*** Source data ***

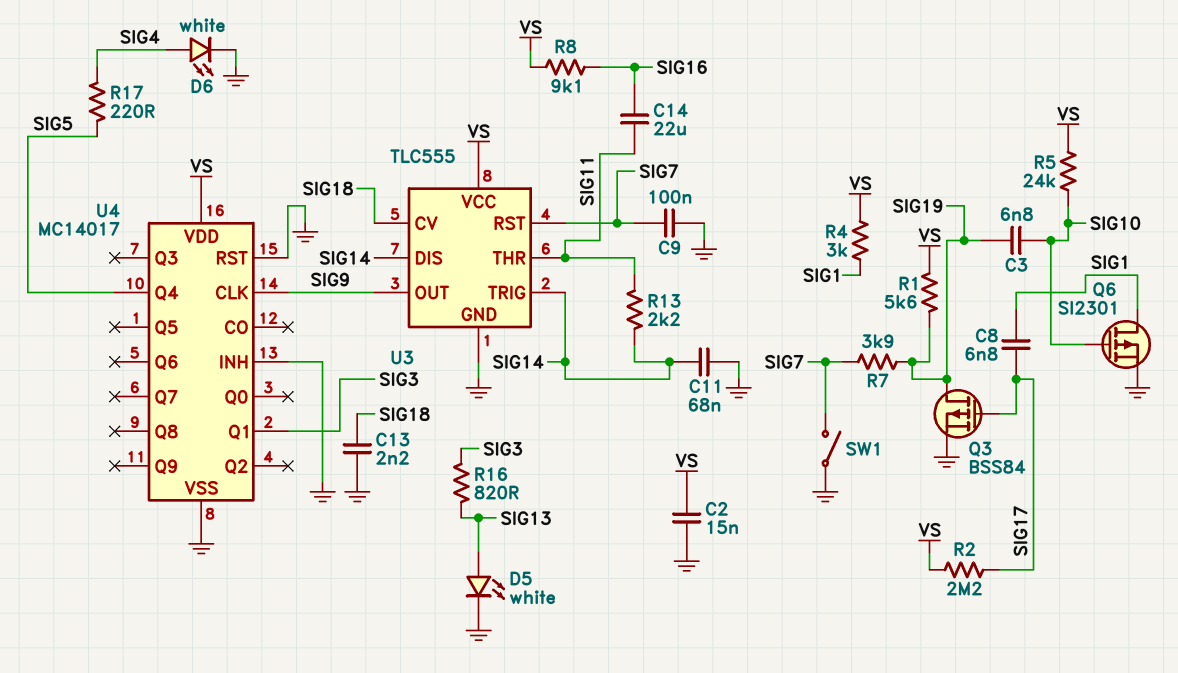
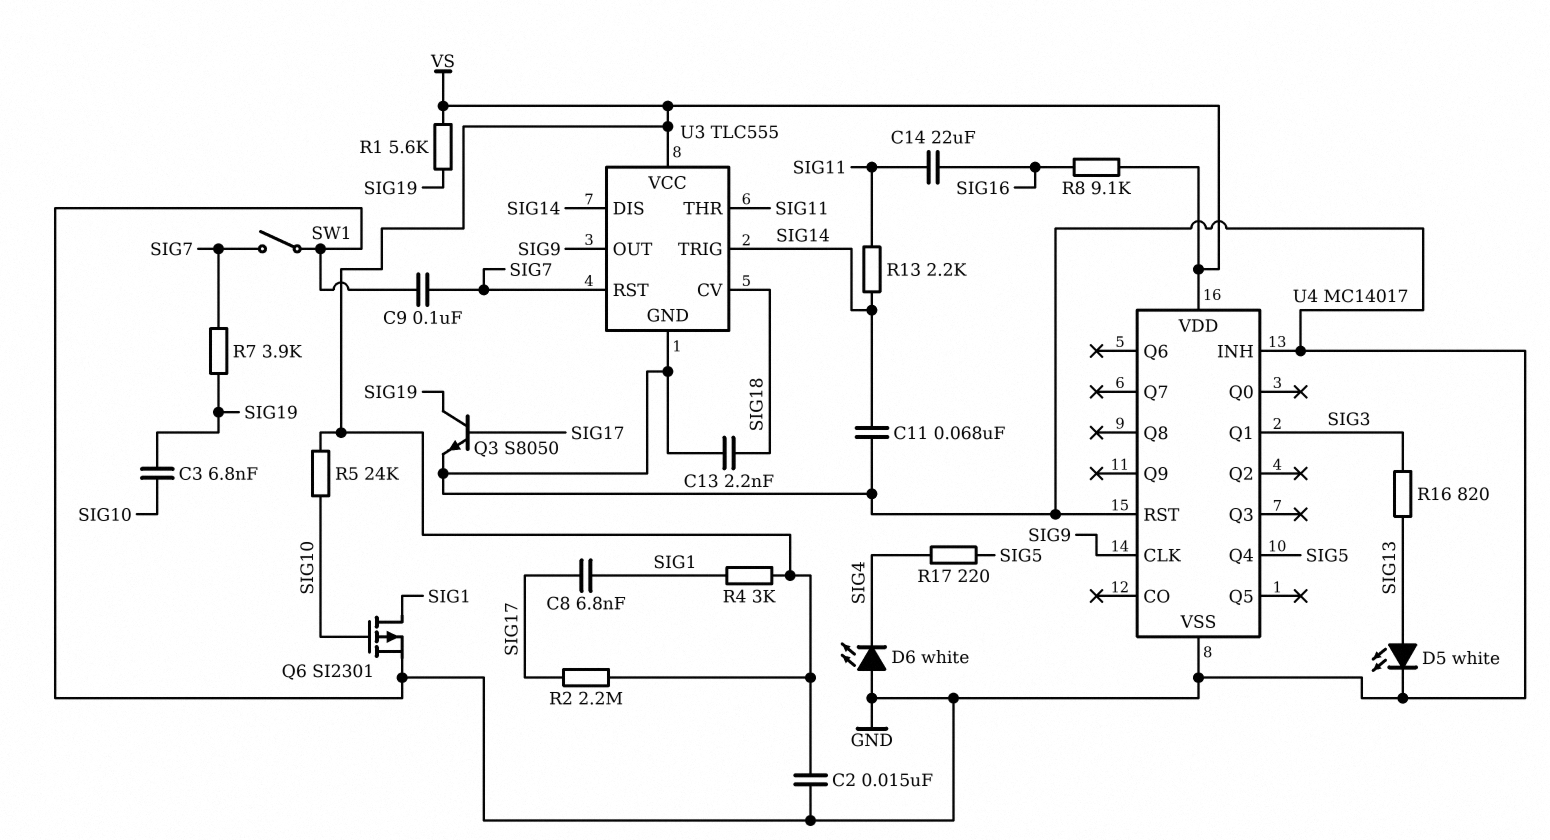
D6: LED white (A SIG4, K GND) -> LED white (A GND, K SIG4)
Q3: PMOS BSS84 (G SIG17, D SIG19, S GND) -> NPN S8050 (B SIG17, C SIG19, E GND)

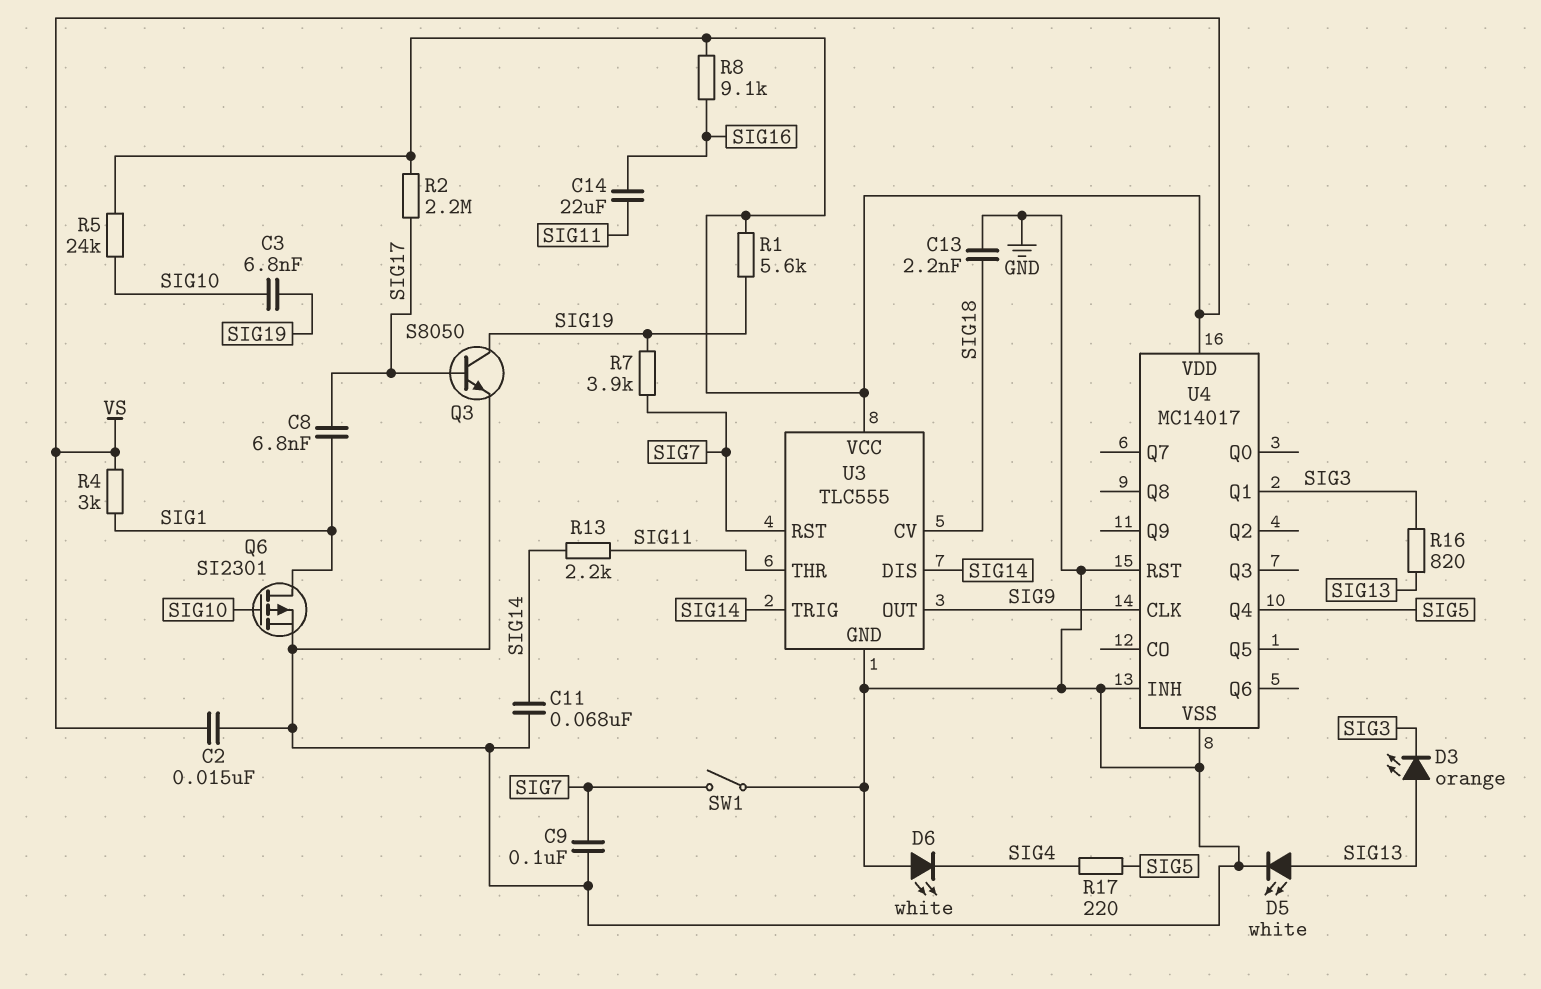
D3: none -> LED orange (A SIG13, K SIG3)

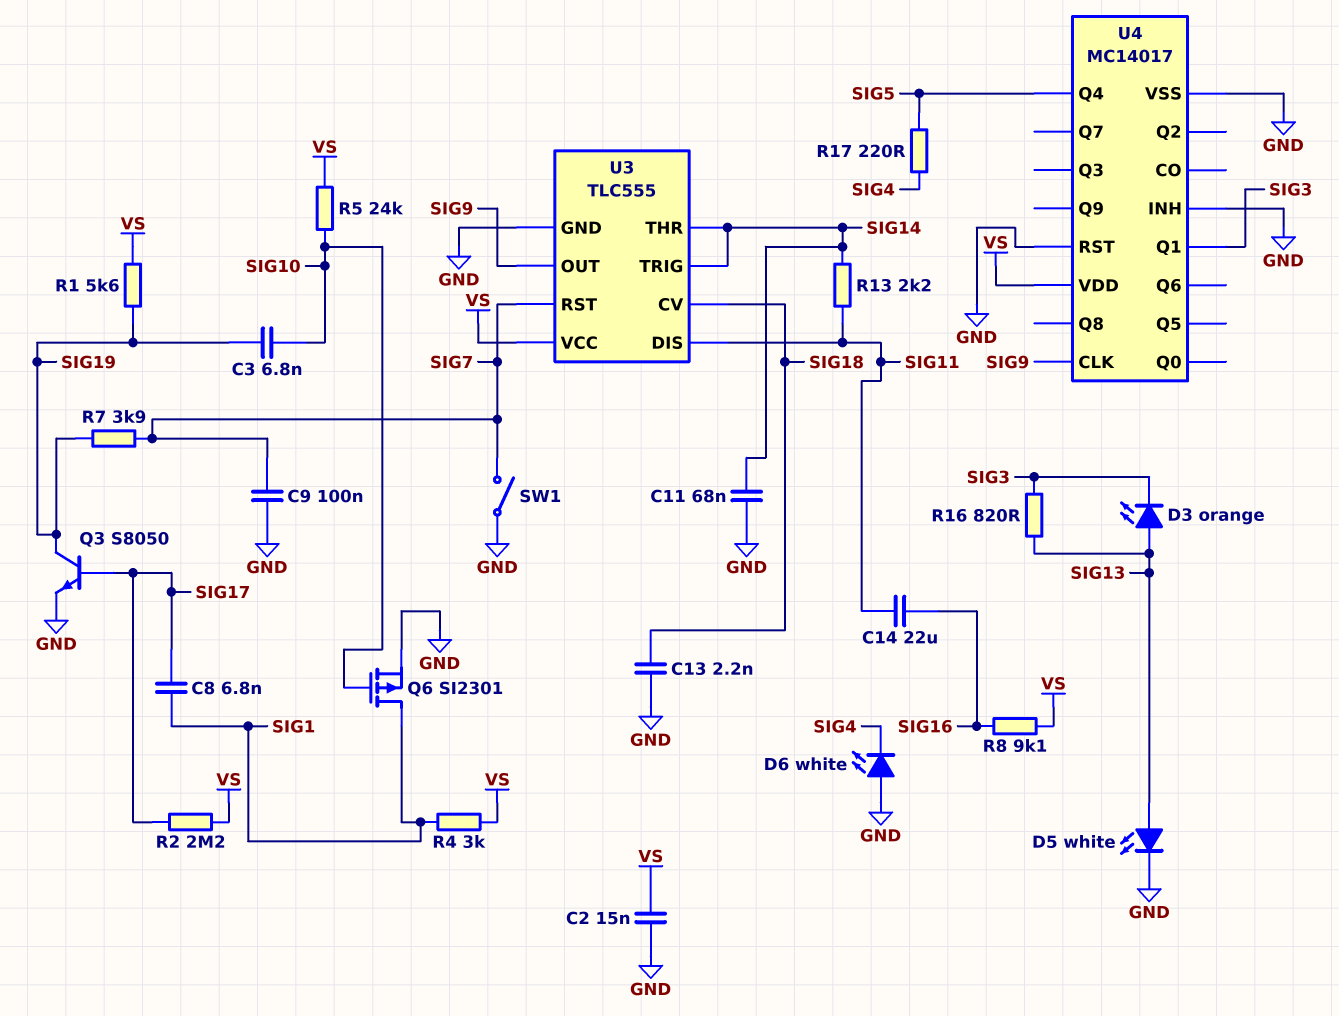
U3 pin DIS: SIG14 -> SIG11
U3 pin THR: SIG11 -> SIG14

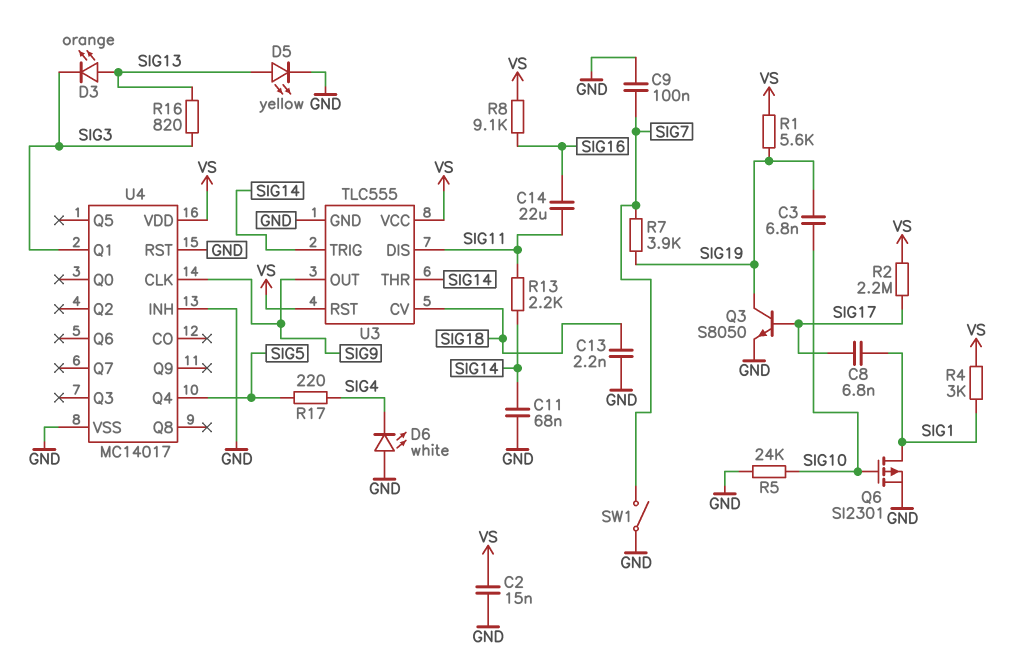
D5: LED white (A SIG13, K GND) -> LED yellow (A SIG13, K GND)
R5: 24k (SIG10, VS) -> 24k (GND, SIG10)
U3 pin RST: SIG7 -> VS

*** End of Source data ***

§ **What the task requires**
Look through the records and copy every line that has the word "white".

§ **Reply**
D6: LED white (A SIG4, K GND) -> LED white (A GND, K SIG4)
D5: LED white (A SIG13, K GND) -> LED yellow (A SIG13, K GND)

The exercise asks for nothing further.